**Exercise**: Your answer must be an exact transcription of every record below, with the pictures omitted.

[[ Data for review open ]]

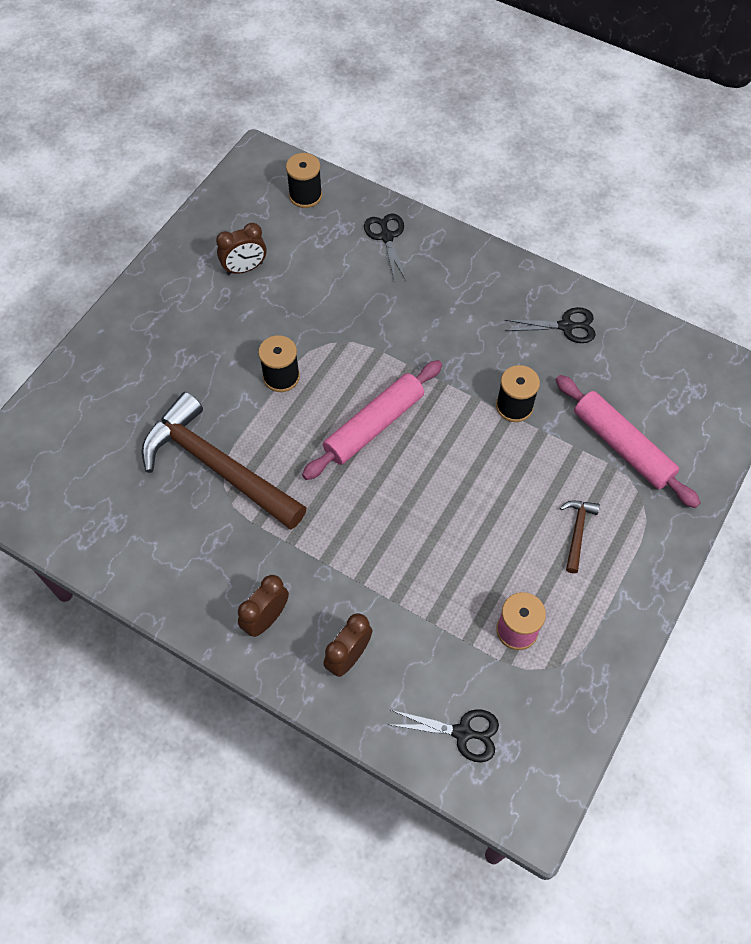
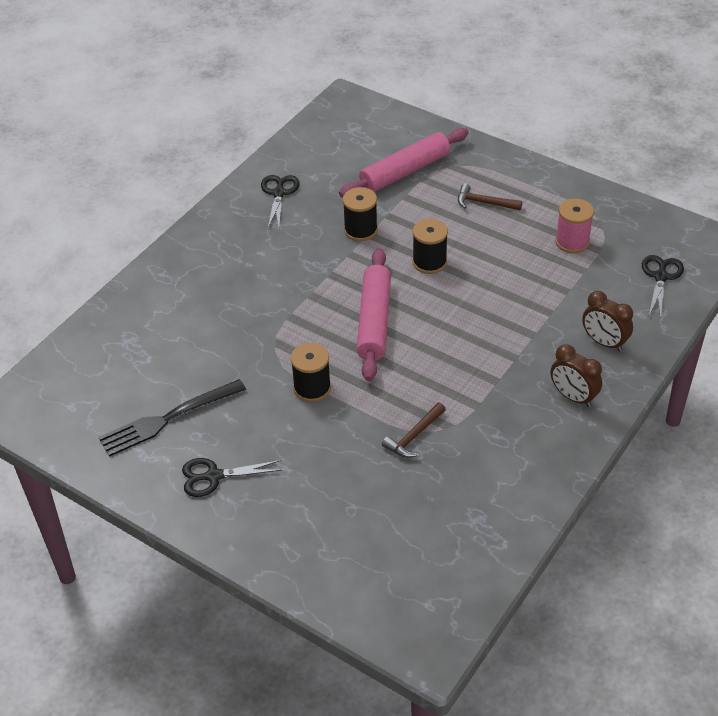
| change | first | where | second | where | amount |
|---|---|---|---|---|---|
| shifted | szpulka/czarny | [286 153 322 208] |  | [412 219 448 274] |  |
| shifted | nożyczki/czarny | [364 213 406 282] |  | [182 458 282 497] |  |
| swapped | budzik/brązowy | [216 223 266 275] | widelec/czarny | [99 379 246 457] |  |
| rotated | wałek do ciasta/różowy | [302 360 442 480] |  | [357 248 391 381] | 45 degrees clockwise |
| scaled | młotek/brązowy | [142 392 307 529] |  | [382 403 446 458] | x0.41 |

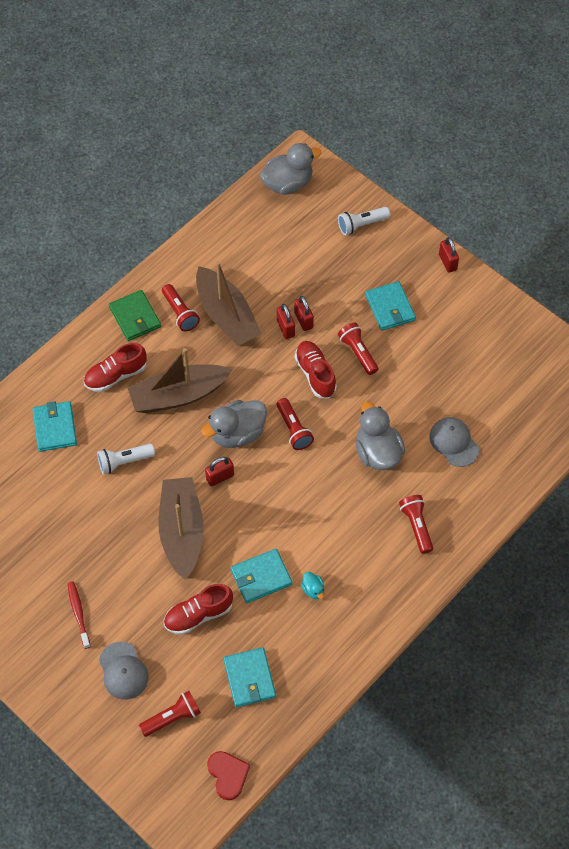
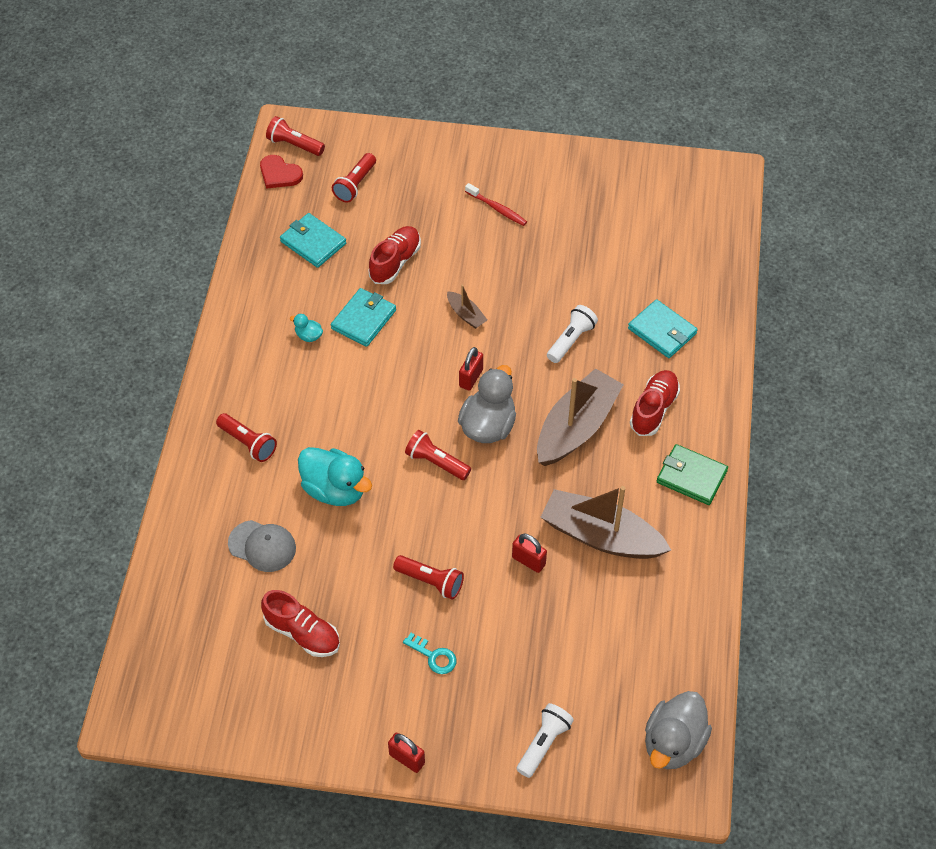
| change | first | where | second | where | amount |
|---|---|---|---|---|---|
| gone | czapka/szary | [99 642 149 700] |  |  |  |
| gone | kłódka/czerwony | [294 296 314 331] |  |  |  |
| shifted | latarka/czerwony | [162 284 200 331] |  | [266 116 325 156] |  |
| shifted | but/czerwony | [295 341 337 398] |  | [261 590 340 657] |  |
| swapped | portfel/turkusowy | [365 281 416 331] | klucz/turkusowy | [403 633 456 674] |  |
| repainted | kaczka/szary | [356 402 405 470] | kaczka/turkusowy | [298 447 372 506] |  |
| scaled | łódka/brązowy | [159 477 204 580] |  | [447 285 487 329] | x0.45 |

[[ Data for review closed ]]

**Answer box**:
| change | first | where | second | where | amount |
|---|---|---|---|---|---|
| shifted | szpulka/czarny | [286 153 322 208] |  | [412 219 448 274] |  |
| shifted | nożyczki/czarny | [364 213 406 282] |  | [182 458 282 497] |  |
| swapped | budzik/brązowy | [216 223 266 275] | widelec/czarny | [99 379 246 457] |  |
| rotated | wałek do ciasta/różowy | [302 360 442 480] |  | [357 248 391 381] | 45 degrees clockwise |
| scaled | młotek/brązowy | [142 392 307 529] |  | [382 403 446 458] | x0.41 |

| change | first | where | second | where | amount |
|---|---|---|---|---|---|
| gone | czapka/szary | [99 642 149 700] |  |  |  |
| gone | kłódka/czerwony | [294 296 314 331] |  |  |  |
| shifted | latarka/czerwony | [162 284 200 331] |  | [266 116 325 156] |  |
| shifted | but/czerwony | [295 341 337 398] |  | [261 590 340 657] |  |
| swapped | portfel/turkusowy | [365 281 416 331] | klucz/turkusowy | [403 633 456 674] |  |
| repainted | kaczka/szary | [356 402 405 470] | kaczka/turkusowy | [298 447 372 506] |  |
| scaled | łódka/brązowy | [159 477 204 580] |  | [447 285 487 329] | x0.45 |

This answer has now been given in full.